» **Exercise prompt**
The entries underneath need to be duplicated exactly, with none omitted.

-----

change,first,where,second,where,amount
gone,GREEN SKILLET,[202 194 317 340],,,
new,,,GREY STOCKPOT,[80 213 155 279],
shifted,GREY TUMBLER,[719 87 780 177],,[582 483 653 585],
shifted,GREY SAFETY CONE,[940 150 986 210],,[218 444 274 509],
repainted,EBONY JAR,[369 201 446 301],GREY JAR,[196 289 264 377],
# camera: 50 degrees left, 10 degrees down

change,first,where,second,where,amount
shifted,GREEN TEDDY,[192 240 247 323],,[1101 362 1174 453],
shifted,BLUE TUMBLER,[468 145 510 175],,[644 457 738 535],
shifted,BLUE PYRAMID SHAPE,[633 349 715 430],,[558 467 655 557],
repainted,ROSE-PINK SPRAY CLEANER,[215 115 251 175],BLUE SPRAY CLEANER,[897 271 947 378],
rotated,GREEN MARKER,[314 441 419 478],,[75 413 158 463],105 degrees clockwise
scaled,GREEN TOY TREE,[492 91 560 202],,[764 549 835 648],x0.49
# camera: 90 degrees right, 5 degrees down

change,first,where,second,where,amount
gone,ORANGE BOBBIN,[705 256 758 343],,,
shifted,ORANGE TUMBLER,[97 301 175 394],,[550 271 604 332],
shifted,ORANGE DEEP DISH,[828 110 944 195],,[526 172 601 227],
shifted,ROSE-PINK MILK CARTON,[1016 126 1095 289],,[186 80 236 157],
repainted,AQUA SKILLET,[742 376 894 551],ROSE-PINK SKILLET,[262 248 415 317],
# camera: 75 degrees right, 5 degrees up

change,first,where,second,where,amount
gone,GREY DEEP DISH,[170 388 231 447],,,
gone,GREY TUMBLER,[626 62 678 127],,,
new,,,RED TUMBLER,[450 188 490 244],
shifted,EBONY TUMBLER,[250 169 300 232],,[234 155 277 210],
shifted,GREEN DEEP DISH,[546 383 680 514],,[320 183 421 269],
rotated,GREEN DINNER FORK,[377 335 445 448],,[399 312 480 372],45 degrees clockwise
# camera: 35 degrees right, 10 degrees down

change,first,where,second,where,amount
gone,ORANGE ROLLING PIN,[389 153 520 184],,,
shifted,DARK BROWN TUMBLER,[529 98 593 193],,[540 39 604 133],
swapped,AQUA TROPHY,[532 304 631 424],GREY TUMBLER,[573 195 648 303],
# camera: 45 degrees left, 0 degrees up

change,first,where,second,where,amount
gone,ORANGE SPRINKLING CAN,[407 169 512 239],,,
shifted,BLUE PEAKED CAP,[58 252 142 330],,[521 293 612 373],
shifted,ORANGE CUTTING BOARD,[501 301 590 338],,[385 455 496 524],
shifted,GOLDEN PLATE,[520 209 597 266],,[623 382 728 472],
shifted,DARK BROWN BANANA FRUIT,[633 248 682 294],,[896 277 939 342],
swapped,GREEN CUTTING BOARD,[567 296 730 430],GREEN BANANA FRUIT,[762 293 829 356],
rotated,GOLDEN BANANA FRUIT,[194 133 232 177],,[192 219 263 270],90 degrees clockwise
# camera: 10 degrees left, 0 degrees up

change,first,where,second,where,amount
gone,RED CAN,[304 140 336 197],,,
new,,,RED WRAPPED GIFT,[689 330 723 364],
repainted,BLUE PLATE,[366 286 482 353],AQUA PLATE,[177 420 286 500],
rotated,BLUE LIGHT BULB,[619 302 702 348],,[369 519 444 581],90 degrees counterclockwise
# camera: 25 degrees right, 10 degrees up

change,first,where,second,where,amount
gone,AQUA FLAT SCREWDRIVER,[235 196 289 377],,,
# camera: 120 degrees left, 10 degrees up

-----

» **Result**
change,first,where,second,where,amount
gone,GREEN SKILLET,[202 194 317 340],,,
new,,,GREY STOCKPOT,[80 213 155 279],
shifted,GREY TUMBLER,[719 87 780 177],,[582 483 653 585],
shifted,GREY SAFETY CONE,[940 150 986 210],,[218 444 274 509],
repainted,EBONY JAR,[369 201 446 301],GREY JAR,[196 289 264 377],
# camera: 50 degrees left, 10 degrees down

change,first,where,second,where,amount
shifted,GREEN TEDDY,[192 240 247 323],,[1101 362 1174 453],
shifted,BLUE TUMBLER,[468 145 510 175],,[644 457 738 535],
shifted,BLUE PYRAMID SHAPE,[633 349 715 430],,[558 467 655 557],
repainted,ROSE-PINK SPRAY CLEANER,[215 115 251 175],BLUE SPRAY CLEANER,[897 271 947 378],
rotated,GREEN MARKER,[314 441 419 478],,[75 413 158 463],105 degrees clockwise
scaled,GREEN TOY TREE,[492 91 560 202],,[764 549 835 648],x0.49
# camera: 90 degrees right, 5 degrees down

change,first,where,second,where,amount
gone,ORANGE BOBBIN,[705 256 758 343],,,
shifted,ORANGE TUMBLER,[97 301 175 394],,[550 271 604 332],
shifted,ORANGE DEEP DISH,[828 110 944 195],,[526 172 601 227],
shifted,ROSE-PINK MILK CARTON,[1016 126 1095 289],,[186 80 236 157],
repainted,AQUA SKILLET,[742 376 894 551],ROSE-PINK SKILLET,[262 248 415 317],
# camera: 75 degrees right, 5 degrees up

change,first,where,second,where,amount
gone,GREY DEEP DISH,[170 388 231 447],,,
gone,GREY TUMBLER,[626 62 678 127],,,
new,,,RED TUMBLER,[450 188 490 244],
shifted,EBONY TUMBLER,[250 169 300 232],,[234 155 277 210],
shifted,GREEN DEEP DISH,[546 383 680 514],,[320 183 421 269],
rotated,GREEN DINNER FORK,[377 335 445 448],,[399 312 480 372],45 degrees clockwise
# camera: 35 degrees right, 10 degrees down

change,first,where,second,where,amount
gone,ORANGE ROLLING PIN,[389 153 520 184],,,
shifted,DARK BROWN TUMBLER,[529 98 593 193],,[540 39 604 133],
swapped,AQUA TROPHY,[532 304 631 424],GREY TUMBLER,[573 195 648 303],
# camera: 45 degrees left, 0 degrees up

change,first,where,second,where,amount
gone,ORANGE SPRINKLING CAN,[407 169 512 239],,,
shifted,BLUE PEAKED CAP,[58 252 142 330],,[521 293 612 373],
shifted,ORANGE CUTTING BOARD,[501 301 590 338],,[385 455 496 524],
shifted,GOLDEN PLATE,[520 209 597 266],,[623 382 728 472],
shifted,DARK BROWN BANANA FRUIT,[633 248 682 294],,[896 277 939 342],
swapped,GREEN CUTTING BOARD,[567 296 730 430],GREEN BANANA FRUIT,[762 293 829 356],
rotated,GOLDEN BANANA FRUIT,[194 133 232 177],,[192 219 263 270],90 degrees clockwise
# camera: 10 degrees left, 0 degrees up

change,first,where,second,where,amount
gone,RED CAN,[304 140 336 197],,,
new,,,RED WRAPPED GIFT,[689 330 723 364],
repainted,BLUE PLATE,[366 286 482 353],AQUA PLATE,[177 420 286 500],
rotated,BLUE LIGHT BULB,[619 302 702 348],,[369 519 444 581],90 degrees counterclockwise
# camera: 25 degrees right, 10 degrees up

change,first,where,second,where,amount
gone,AQUA FLAT SCREWDRIVER,[235 196 289 377],,,
# camera: 120 degrees left, 10 degrees up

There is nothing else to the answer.